The task: Once the pictures are removed, restate the listing word for word.

-------- Dataset section

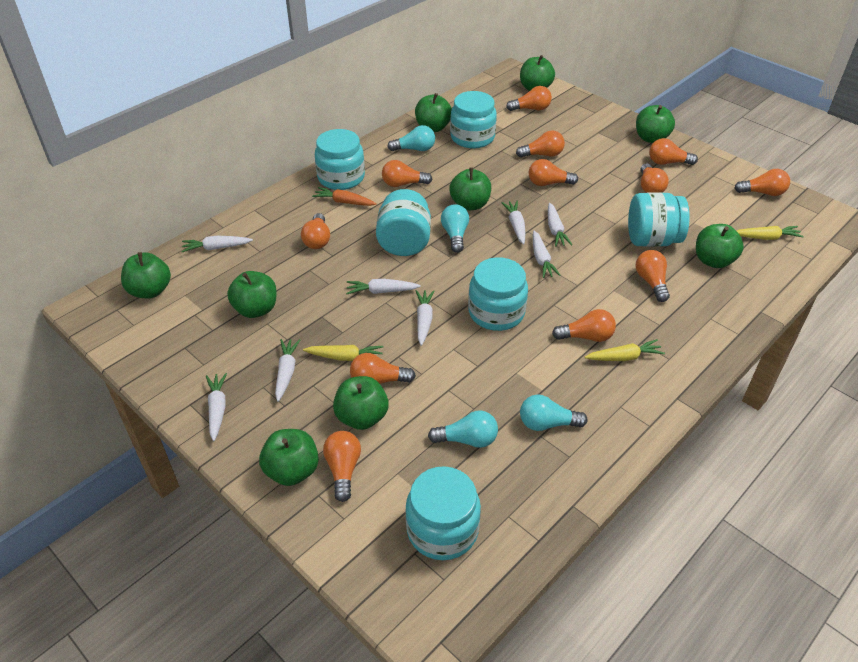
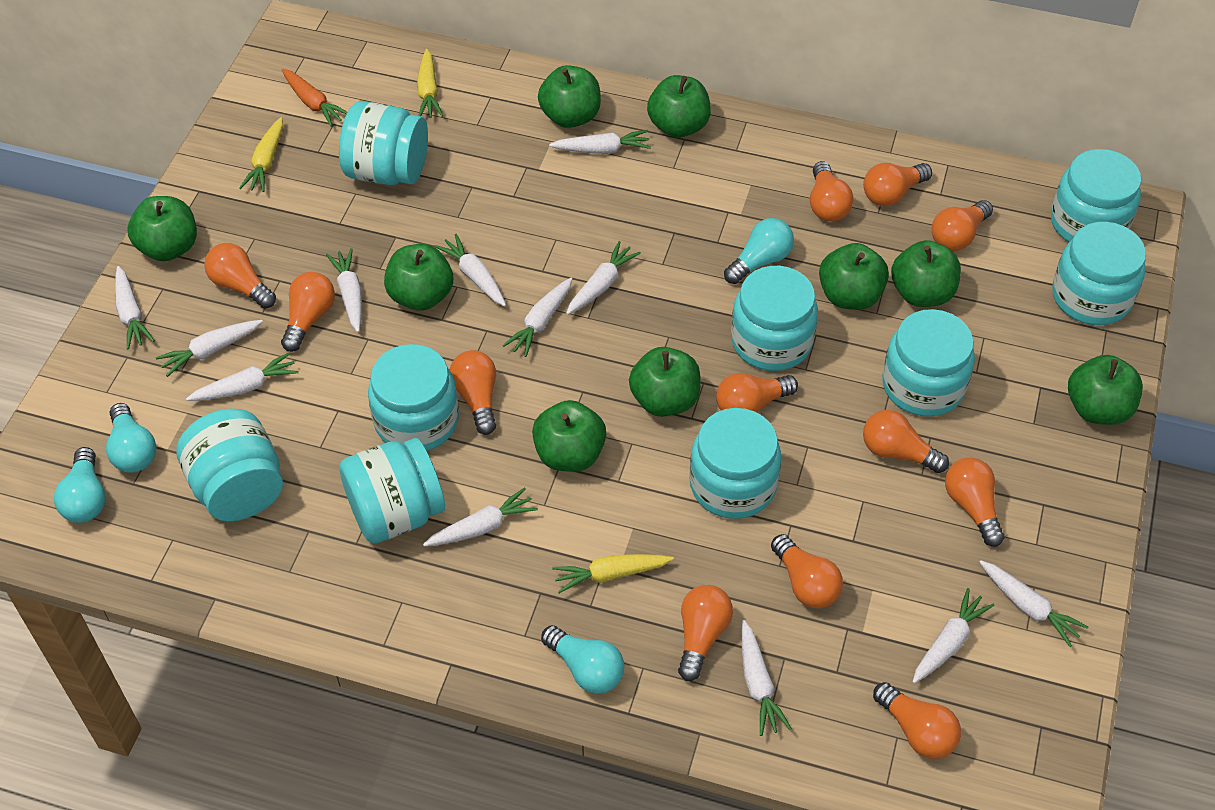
turquoise jar: 6 -> 9
white carrot: 8 -> 12

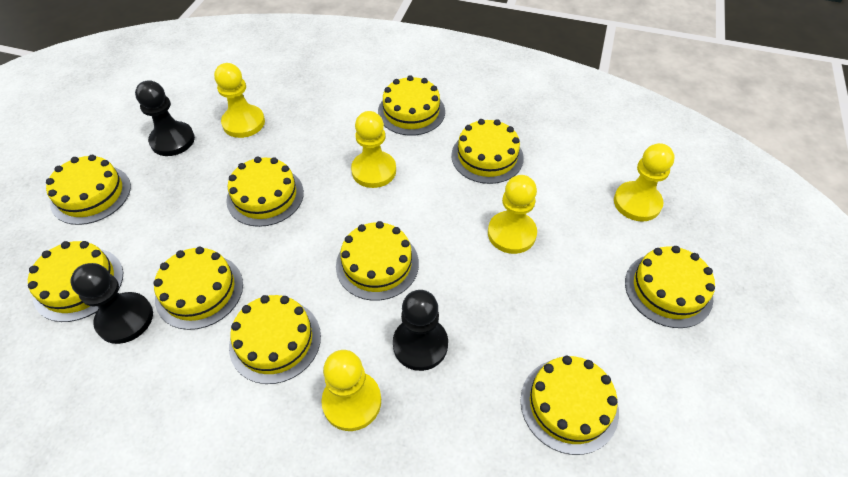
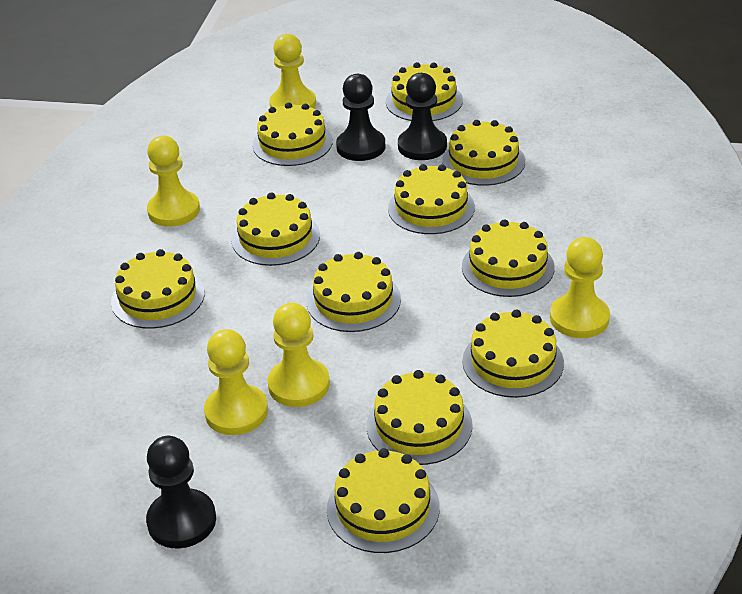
yellow cake: 10 -> 11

----------------

Answer to this exercise:
turquoise jar: 6 -> 9
white carrot: 8 -> 12

yellow cake: 10 -> 11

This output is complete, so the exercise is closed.